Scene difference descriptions
⟨

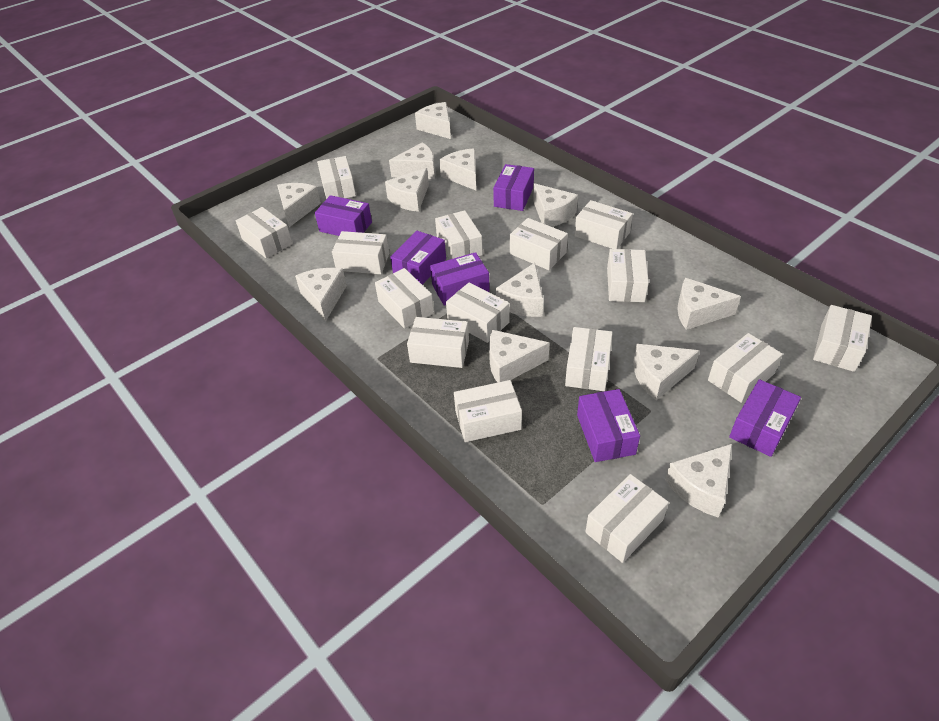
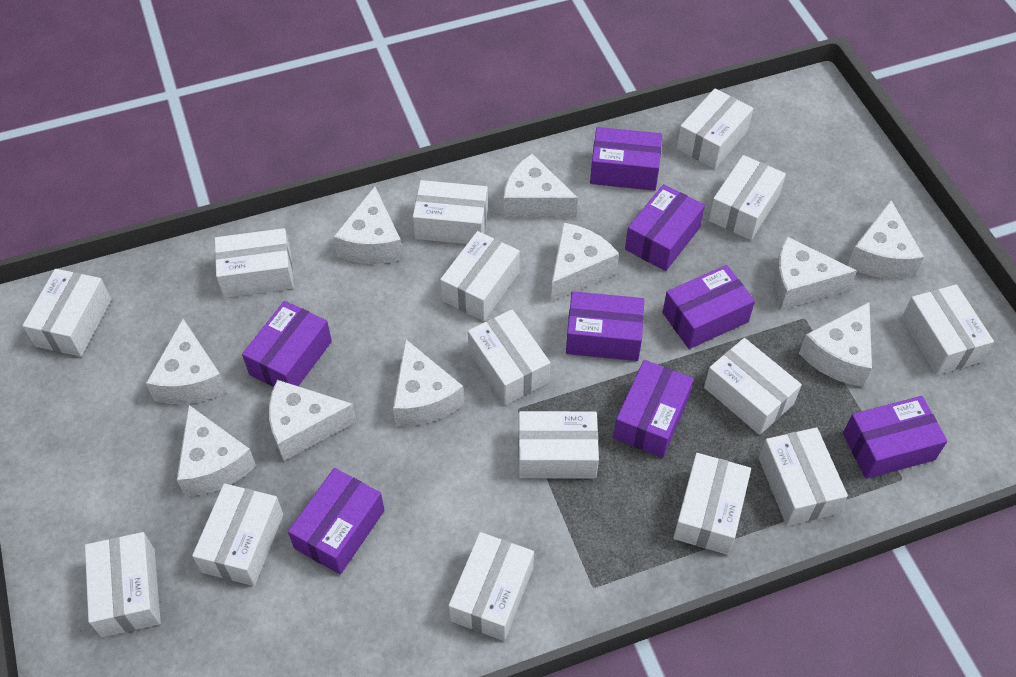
purple box: 6 -> 8
white cheese: 12 -> 10

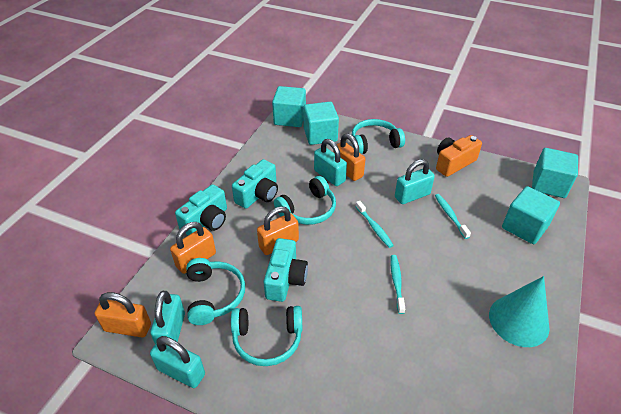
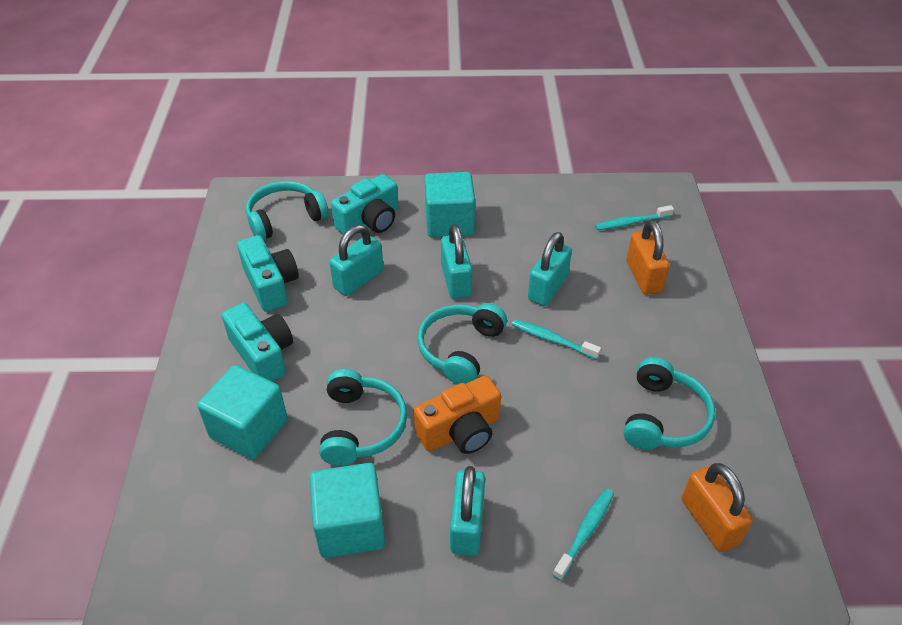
orange padlock: 4 -> 2
turquoise cone: 1 -> 0
turquoise cube: 4 -> 3

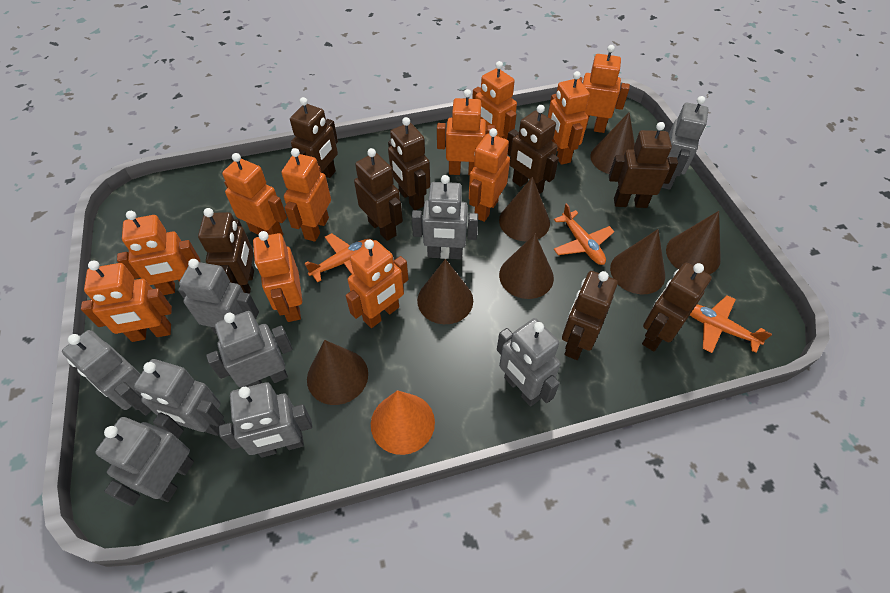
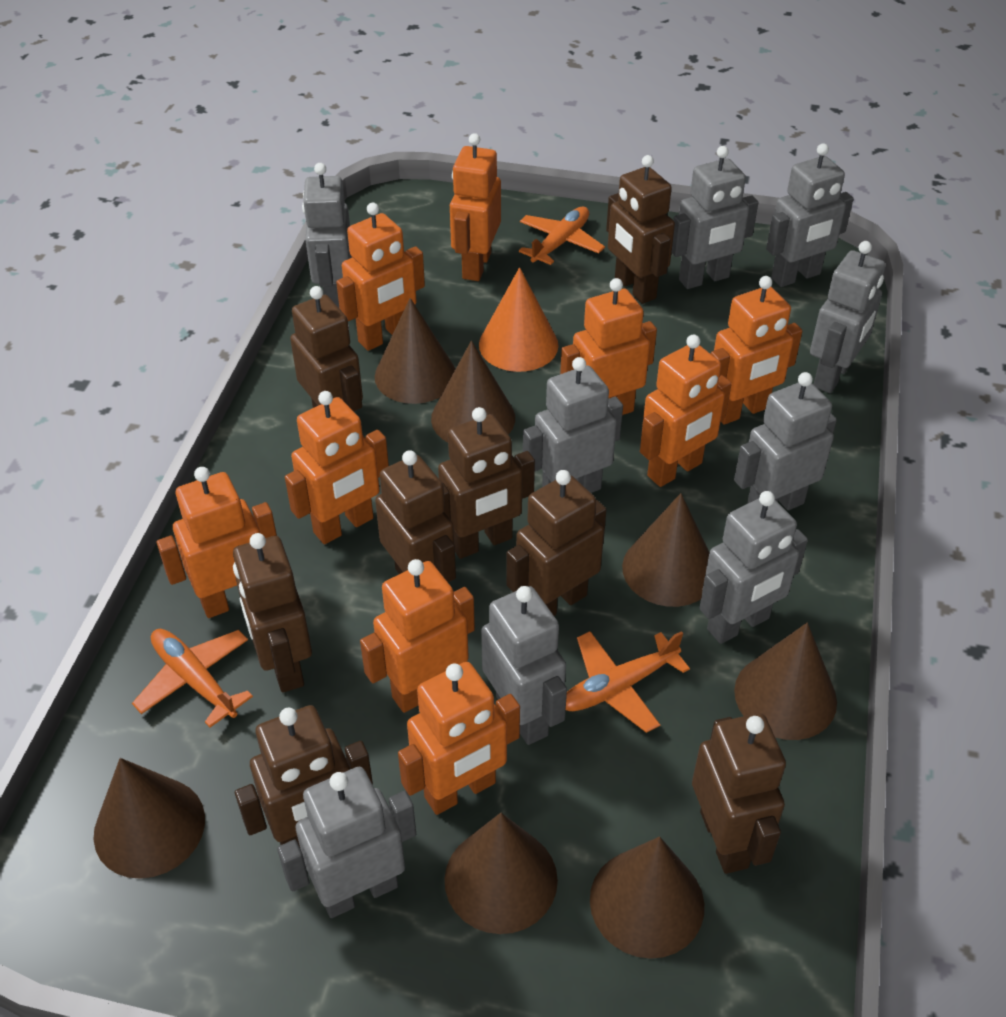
orange robot: 11 -> 9

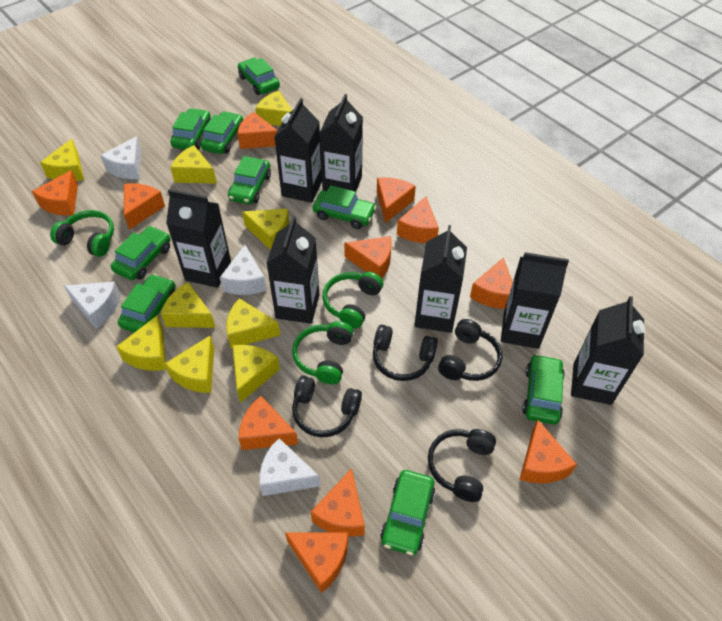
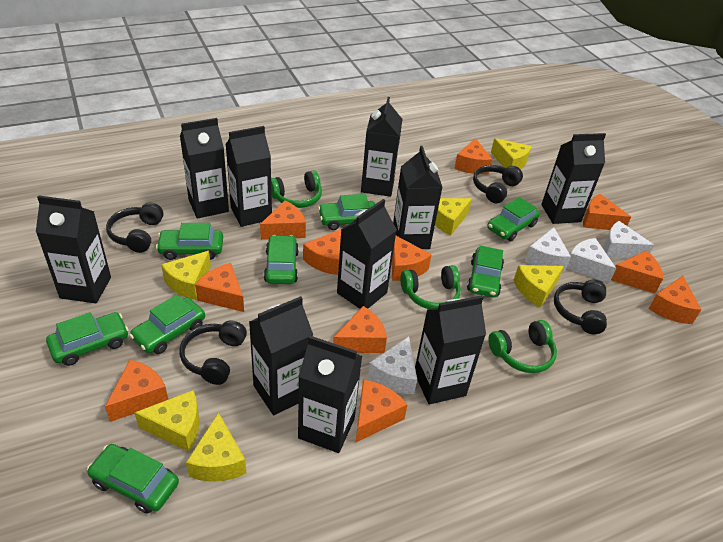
black carton: 7 -> 10
green car: 9 -> 8
yellow cheese: 9 -> 6

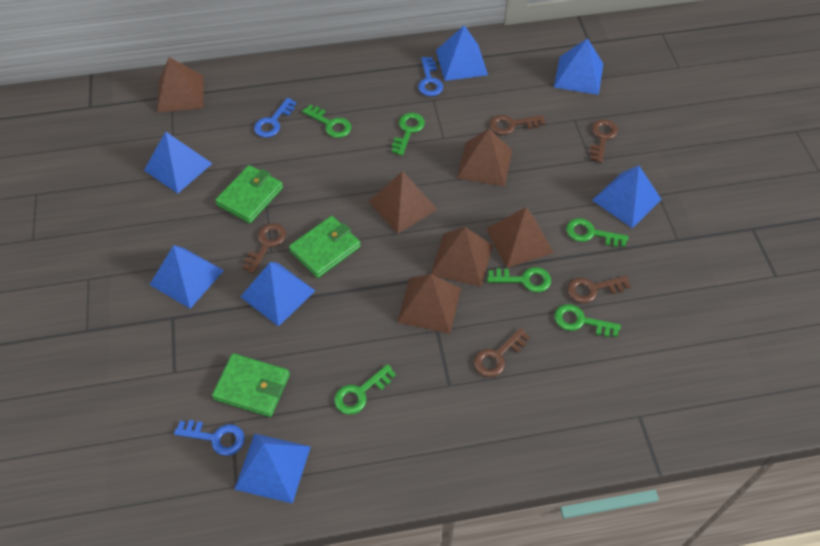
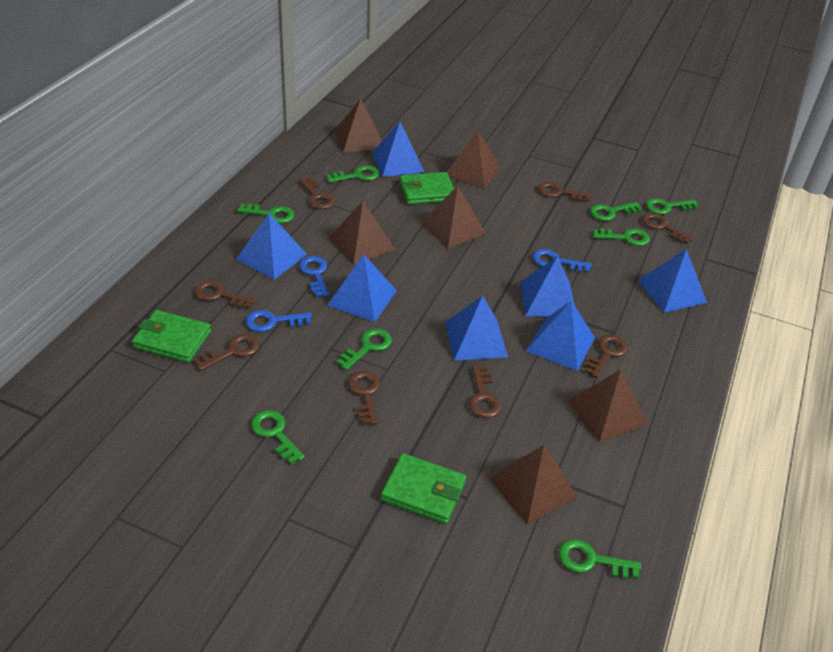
brown key: 5 -> 8
green key: 6 -> 8

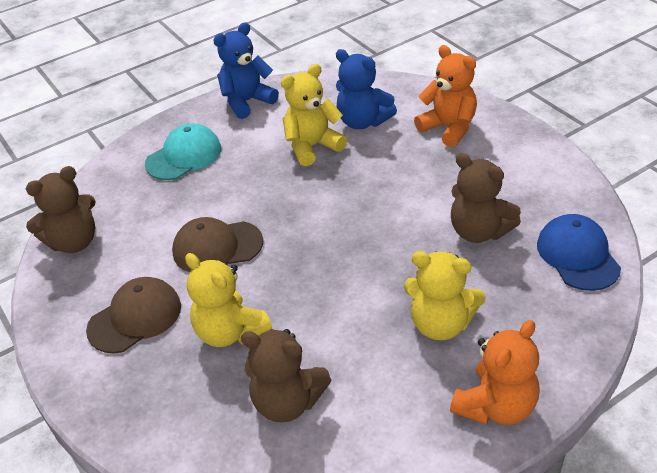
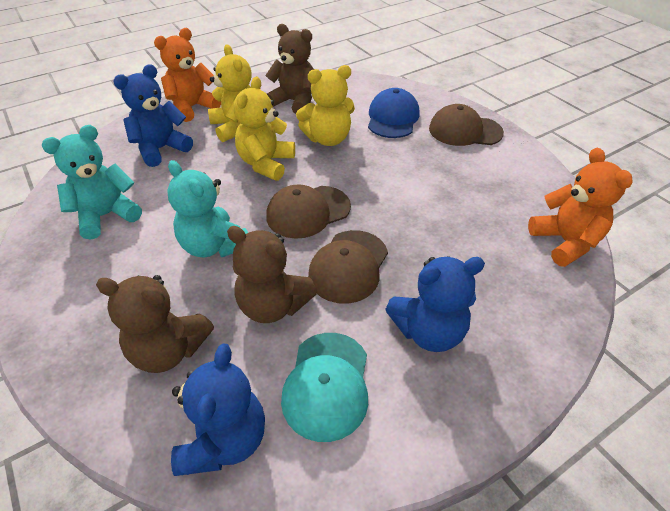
blue teddy bear: 2 -> 3
brown cap: 2 -> 3
turquoise teddy bear: 0 -> 2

⟩

WORK ITEM = Where does "bear" appear in the records above? Copy each line that holds it.

RESULT OF THE EXERCISE =
blue teddy bear: 2 -> 3
turquoise teddy bear: 0 -> 2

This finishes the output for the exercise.